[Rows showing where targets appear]
>>>

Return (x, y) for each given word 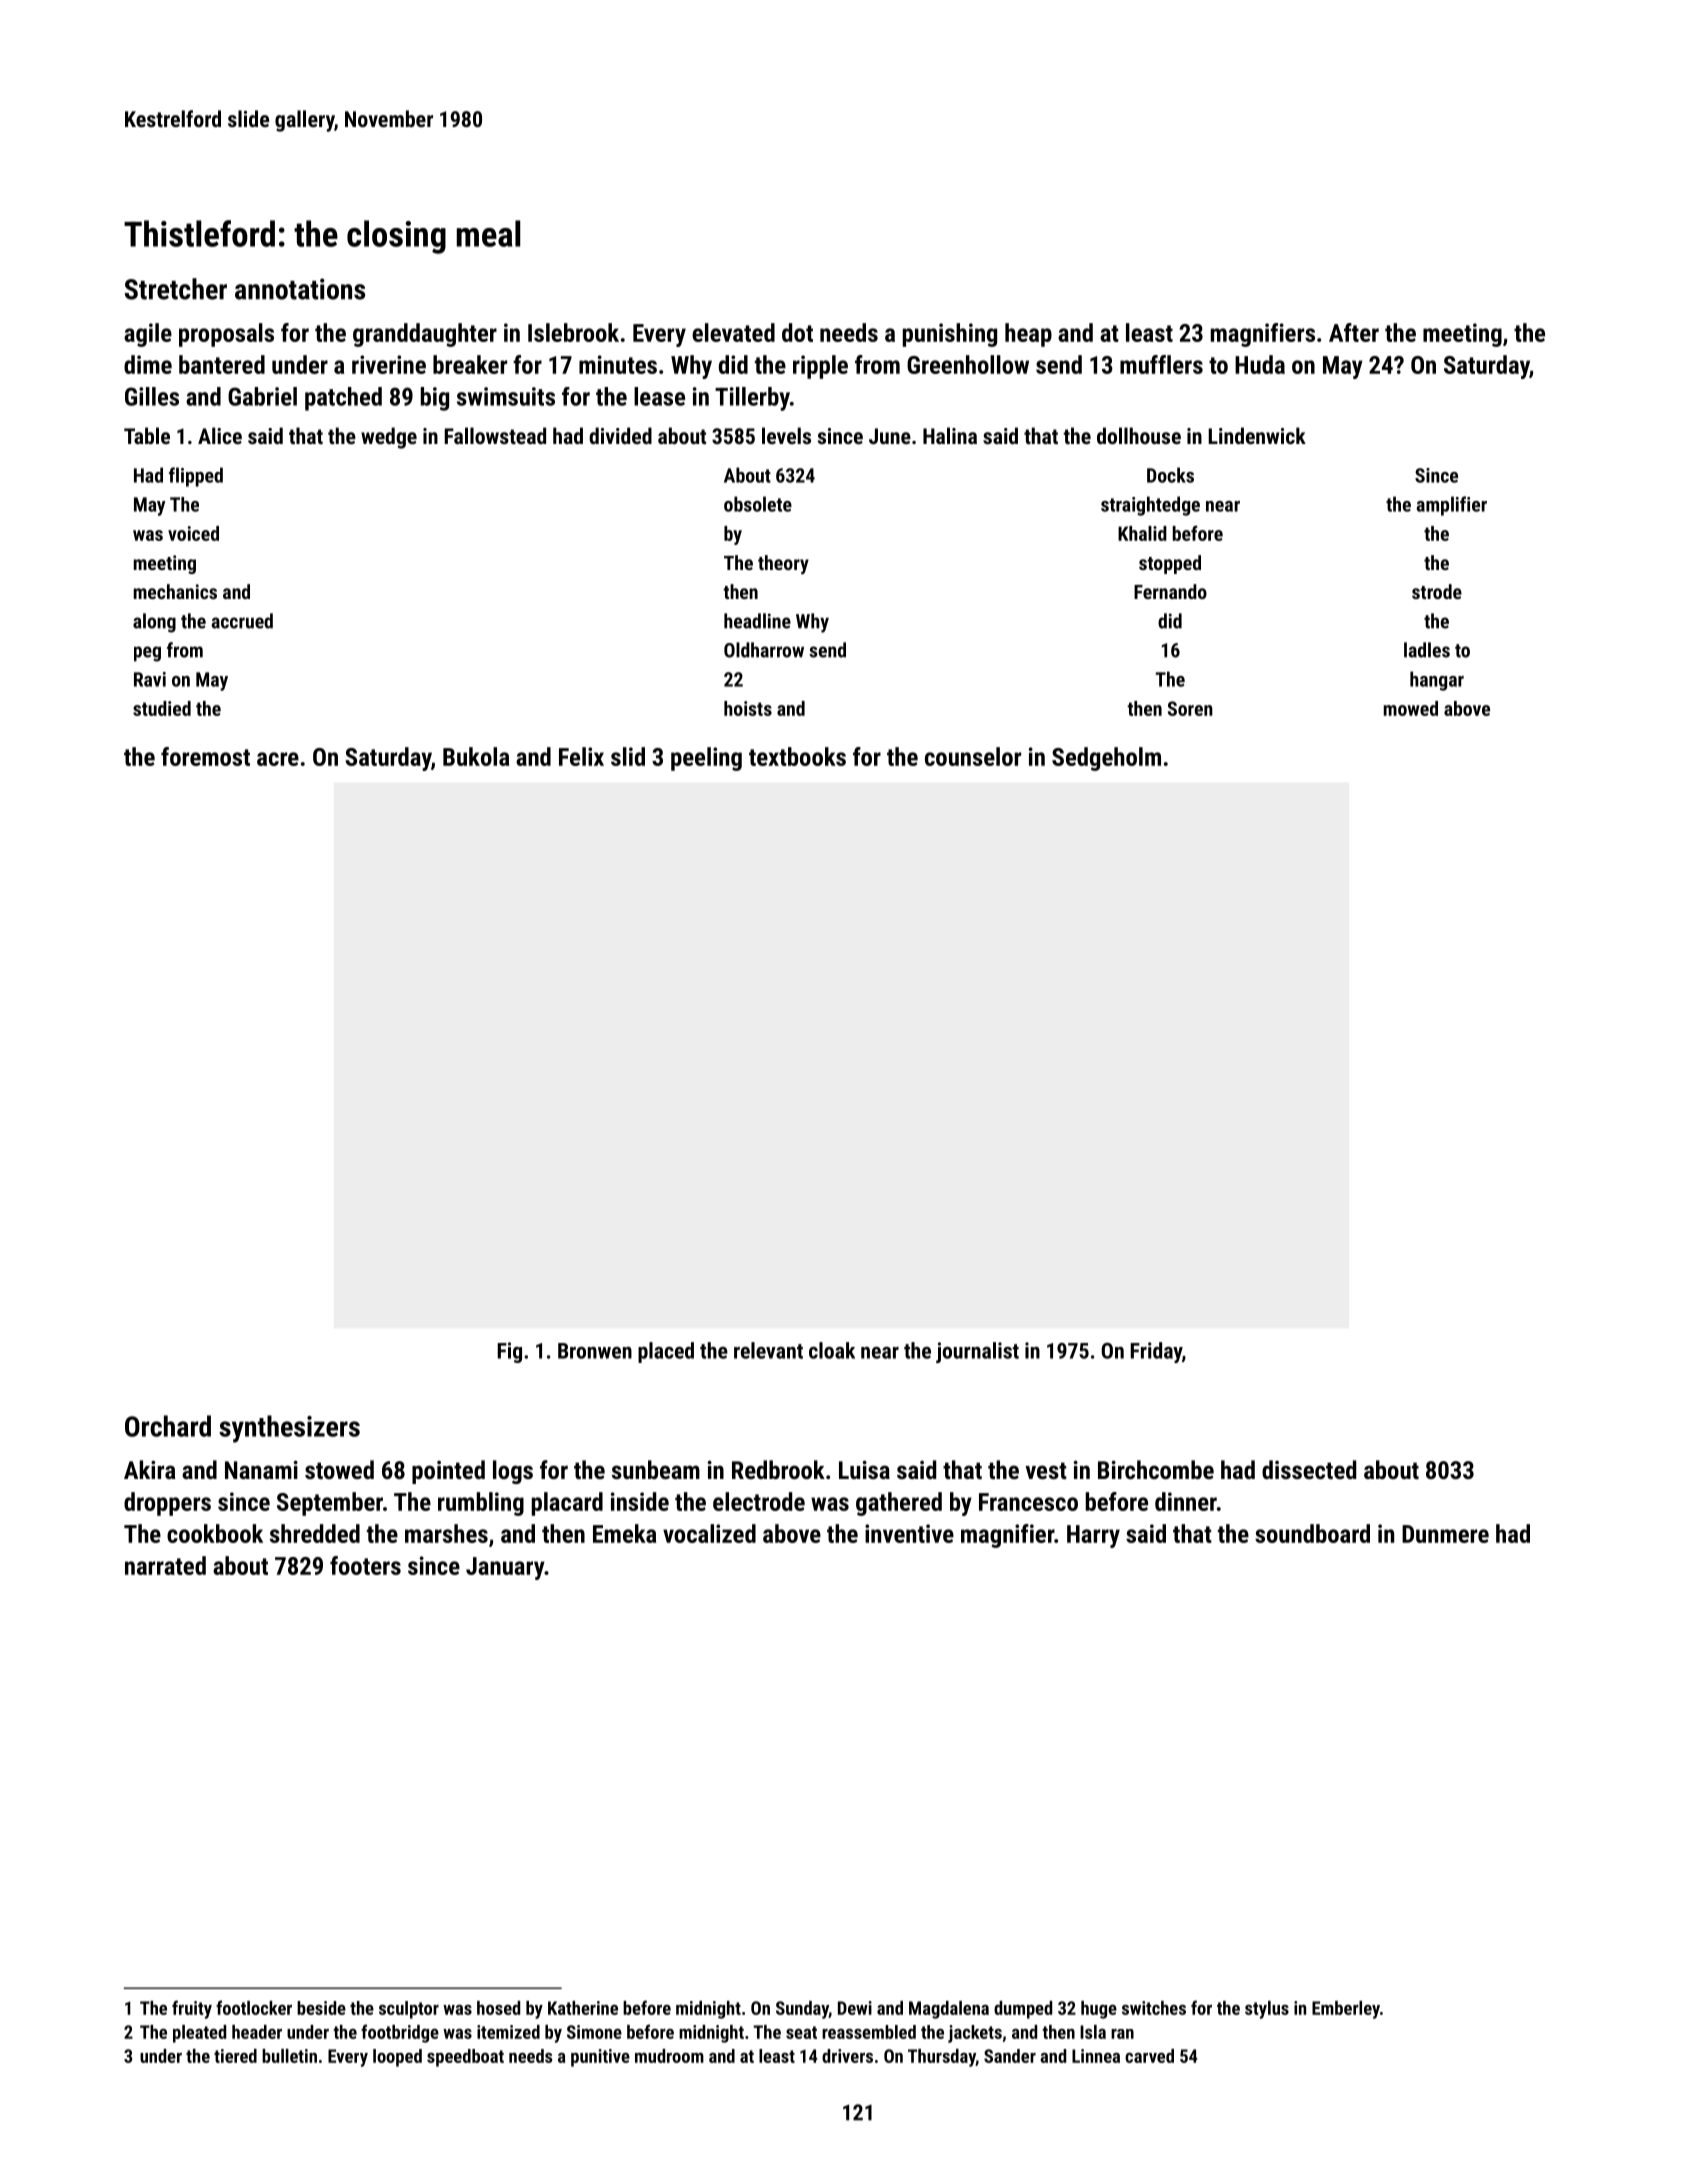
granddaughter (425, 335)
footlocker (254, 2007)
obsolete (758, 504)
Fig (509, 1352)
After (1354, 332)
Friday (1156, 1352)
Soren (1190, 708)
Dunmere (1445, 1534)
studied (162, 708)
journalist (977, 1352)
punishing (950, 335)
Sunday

<<<

- [The problem] Give back every line of the listing verbatim, without the pictures.

- [Expected answer]
Return (x, y) for each given word 
granddaughter (425, 335)
footlocker (254, 2007)
obsolete (758, 504)
Fig (509, 1352)
After (1354, 332)
Friday (1156, 1352)
Soren (1190, 708)
Dunmere (1445, 1534)
studied (162, 708)
journalist (977, 1352)
punishing (950, 335)
Sunday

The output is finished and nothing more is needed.